### [What is being asked]
Only the pictures should be left out; write out all other data exactly.

### [Recorded information]
--- START ---
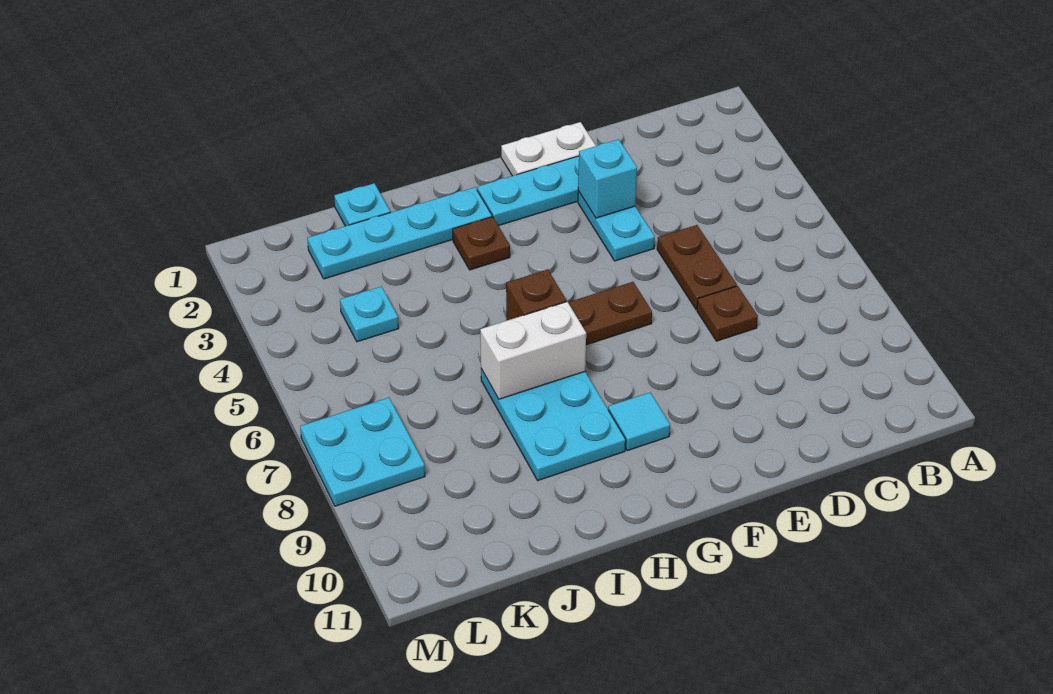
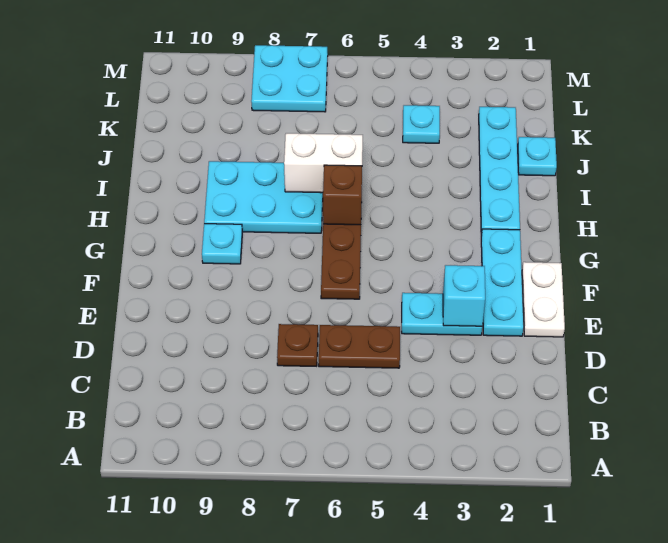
cyan tile G9 level 1 -> cyan plate G9 level 1
brown plate H3 level 1 -> none
white brick H7:I7 level 2 -> white brick I6:I7 level 2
--- END ---
### [Answer for this exercise]
cyan tile G9 level 1 -> cyan plate G9 level 1
brown plate H3 level 1 -> none
white brick H7:I7 level 2 -> white brick I6:I7 level 2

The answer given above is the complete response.